**WHAT YOU SHOULD DO:**
The required output is the line containing "LUX3 pin SCL: 6 -> 5" followed by each line through the end of the data below, repeated exactly and with nothing added.

**RECORDS FOR THIS TASK:**
>>>

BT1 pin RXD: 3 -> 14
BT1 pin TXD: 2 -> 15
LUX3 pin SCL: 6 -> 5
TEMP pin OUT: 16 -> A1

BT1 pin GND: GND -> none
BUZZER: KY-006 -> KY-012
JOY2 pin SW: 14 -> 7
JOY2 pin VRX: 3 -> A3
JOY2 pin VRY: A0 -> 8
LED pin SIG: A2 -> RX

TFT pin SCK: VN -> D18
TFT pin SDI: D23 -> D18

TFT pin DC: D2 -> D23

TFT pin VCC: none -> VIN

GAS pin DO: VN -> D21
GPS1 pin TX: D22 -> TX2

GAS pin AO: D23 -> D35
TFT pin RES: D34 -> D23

<<<

**WRITTEN SOLUTION:**
LUX3 pin SCL: 6 -> 5
TEMP pin OUT: 16 -> A1

BT1 pin GND: GND -> none
BUZZER: KY-006 -> KY-012
JOY2 pin SW: 14 -> 7
JOY2 pin VRX: 3 -> A3
JOY2 pin VRY: A0 -> 8
LED pin SIG: A2 -> RX

TFT pin SCK: VN -> D18
TFT pin SDI: D23 -> D18

TFT pin DC: D2 -> D23

TFT pin VCC: none -> VIN

GAS pin DO: VN -> D21
GPS1 pin TX: D22 -> TX2

GAS pin AO: D23 -> D35
TFT pin RES: D34 -> D23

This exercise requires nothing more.